Output only the lines from the start of the entries through the line holding "camera: 35 degrees right, 0 degrees up". Each line must match the original exactly.
===== RAW DATA =====
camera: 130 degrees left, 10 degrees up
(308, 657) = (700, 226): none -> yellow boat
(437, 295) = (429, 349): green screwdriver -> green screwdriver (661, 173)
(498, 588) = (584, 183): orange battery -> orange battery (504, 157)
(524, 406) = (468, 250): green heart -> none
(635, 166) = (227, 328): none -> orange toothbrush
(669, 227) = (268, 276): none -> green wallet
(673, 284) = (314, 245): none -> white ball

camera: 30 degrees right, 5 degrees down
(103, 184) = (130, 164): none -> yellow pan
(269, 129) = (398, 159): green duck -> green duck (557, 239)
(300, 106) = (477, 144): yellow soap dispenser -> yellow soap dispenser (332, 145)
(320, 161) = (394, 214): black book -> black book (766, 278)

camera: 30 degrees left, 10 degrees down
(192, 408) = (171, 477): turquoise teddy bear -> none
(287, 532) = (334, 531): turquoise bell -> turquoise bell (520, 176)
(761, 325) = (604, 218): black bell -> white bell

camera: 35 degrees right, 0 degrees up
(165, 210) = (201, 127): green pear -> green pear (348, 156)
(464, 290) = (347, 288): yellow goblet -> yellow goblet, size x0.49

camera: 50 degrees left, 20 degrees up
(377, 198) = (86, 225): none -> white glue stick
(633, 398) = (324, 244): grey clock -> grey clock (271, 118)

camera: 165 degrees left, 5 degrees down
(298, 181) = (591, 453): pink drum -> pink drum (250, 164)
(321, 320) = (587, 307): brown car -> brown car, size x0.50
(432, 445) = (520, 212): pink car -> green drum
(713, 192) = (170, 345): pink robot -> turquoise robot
=====
## [OUTPUT BELOW]
camera: 130 degrees left, 10 degrees up
(308, 657) = (700, 226): none -> yellow boat
(437, 295) = (429, 349): green screwdriver -> green screwdriver (661, 173)
(498, 588) = (584, 183): orange battery -> orange battery (504, 157)
(524, 406) = (468, 250): green heart -> none
(635, 166) = (227, 328): none -> orange toothbrush
(669, 227) = (268, 276): none -> green wallet
(673, 284) = (314, 245): none -> white ball

camera: 30 degrees right, 5 degrees down
(103, 184) = (130, 164): none -> yellow pan
(269, 129) = (398, 159): green duck -> green duck (557, 239)
(300, 106) = (477, 144): yellow soap dispenser -> yellow soap dispenser (332, 145)
(320, 161) = (394, 214): black book -> black book (766, 278)

camera: 30 degrees left, 10 degrees down
(192, 408) = (171, 477): turquoise teddy bear -> none
(287, 532) = (334, 531): turquoise bell -> turquoise bell (520, 176)
(761, 325) = (604, 218): black bell -> white bell

camera: 35 degrees right, 0 degrees up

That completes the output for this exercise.